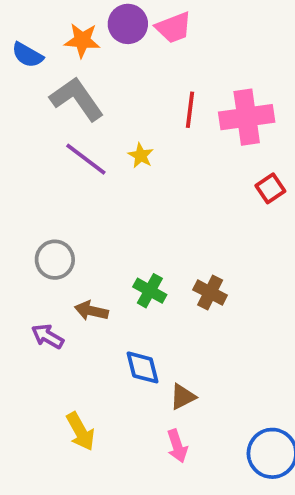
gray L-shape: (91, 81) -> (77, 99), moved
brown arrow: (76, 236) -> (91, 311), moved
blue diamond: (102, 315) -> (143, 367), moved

____

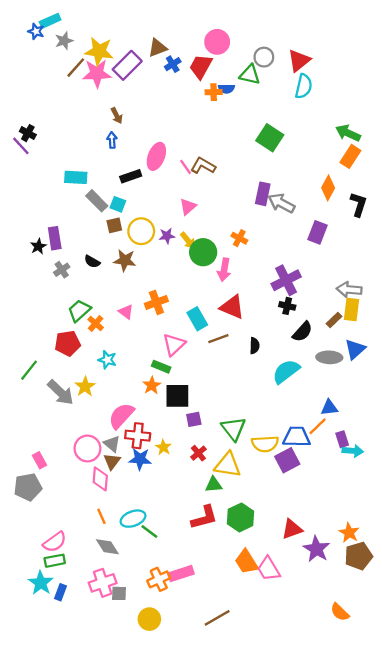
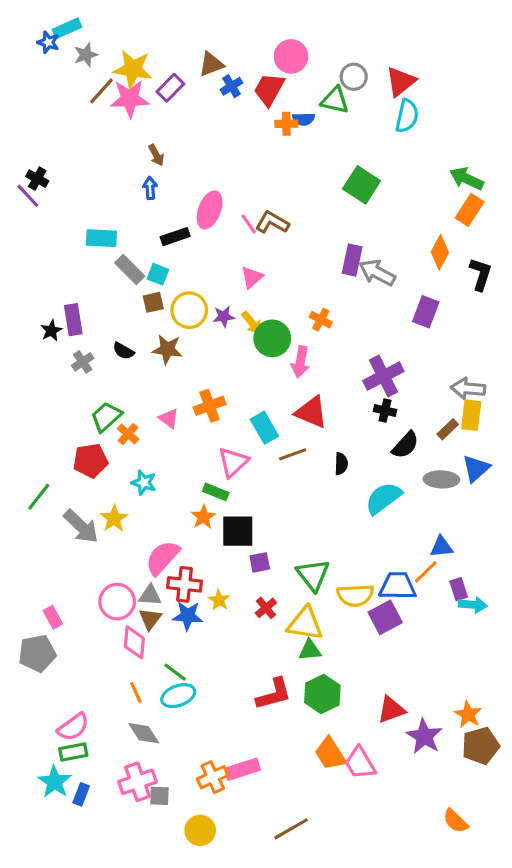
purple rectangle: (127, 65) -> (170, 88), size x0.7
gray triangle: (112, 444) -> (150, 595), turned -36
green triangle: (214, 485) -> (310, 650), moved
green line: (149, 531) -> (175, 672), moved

____

▶ [What is being asked] Beginning with the line that has "gray L-shape: (91, 81) -> (77, 99), moved" and ending with the line that has "blue diamond: (102, 315) -> (143, 367), moved", set down the lines above exactly and include no others.

▶ [Output for this exercise]
gray L-shape: (91, 81) -> (77, 99), moved
brown arrow: (76, 236) -> (91, 311), moved
blue diamond: (102, 315) -> (143, 367), moved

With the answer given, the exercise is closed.